• Task details: The data follows this line. Copy verbatim the line with "V101: 3.3V (plus" and each line after it to the end.

(Stored records)
******************************
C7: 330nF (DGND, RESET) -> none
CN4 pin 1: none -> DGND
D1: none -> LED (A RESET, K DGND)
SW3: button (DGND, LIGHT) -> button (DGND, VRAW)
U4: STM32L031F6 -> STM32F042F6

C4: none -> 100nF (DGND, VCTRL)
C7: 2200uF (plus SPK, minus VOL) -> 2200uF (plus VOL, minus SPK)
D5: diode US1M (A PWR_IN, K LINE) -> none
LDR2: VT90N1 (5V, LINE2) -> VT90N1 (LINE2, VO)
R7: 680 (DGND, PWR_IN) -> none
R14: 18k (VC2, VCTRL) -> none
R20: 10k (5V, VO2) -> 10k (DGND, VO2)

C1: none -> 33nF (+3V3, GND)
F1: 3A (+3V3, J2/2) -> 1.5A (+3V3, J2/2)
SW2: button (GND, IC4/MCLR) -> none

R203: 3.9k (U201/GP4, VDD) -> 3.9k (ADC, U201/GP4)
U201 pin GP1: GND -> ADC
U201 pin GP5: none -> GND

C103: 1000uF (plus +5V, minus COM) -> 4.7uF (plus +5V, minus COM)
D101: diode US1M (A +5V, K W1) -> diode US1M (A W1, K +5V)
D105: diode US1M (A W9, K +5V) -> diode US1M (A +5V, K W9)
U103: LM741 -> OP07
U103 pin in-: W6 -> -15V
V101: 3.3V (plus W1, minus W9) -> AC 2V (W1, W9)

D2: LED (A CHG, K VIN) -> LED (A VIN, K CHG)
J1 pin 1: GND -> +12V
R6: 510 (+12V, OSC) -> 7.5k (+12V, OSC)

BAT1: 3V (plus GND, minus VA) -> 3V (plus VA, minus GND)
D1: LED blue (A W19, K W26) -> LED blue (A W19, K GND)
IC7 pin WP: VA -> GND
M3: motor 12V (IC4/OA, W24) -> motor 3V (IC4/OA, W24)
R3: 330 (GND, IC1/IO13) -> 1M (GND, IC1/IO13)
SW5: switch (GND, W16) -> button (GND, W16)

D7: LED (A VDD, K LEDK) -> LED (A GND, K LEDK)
******************************
• Answer to this task:
V101: 3.3V (plus W1, minus W9) -> AC 2V (W1, W9)

D2: LED (A CHG, K VIN) -> LED (A VIN, K CHG)
J1 pin 1: GND -> +12V
R6: 510 (+12V, OSC) -> 7.5k (+12V, OSC)

BAT1: 3V (plus GND, minus VA) -> 3V (plus VA, minus GND)
D1: LED blue (A W19, K W26) -> LED blue (A W19, K GND)
IC7 pin WP: VA -> GND
M3: motor 12V (IC4/OA, W24) -> motor 3V (IC4/OA, W24)
R3: 330 (GND, IC1/IO13) -> 1M (GND, IC1/IO13)
SW5: switch (GND, W16) -> button (GND, W16)

D7: LED (A VDD, K LEDK) -> LED (A GND, K LEDK)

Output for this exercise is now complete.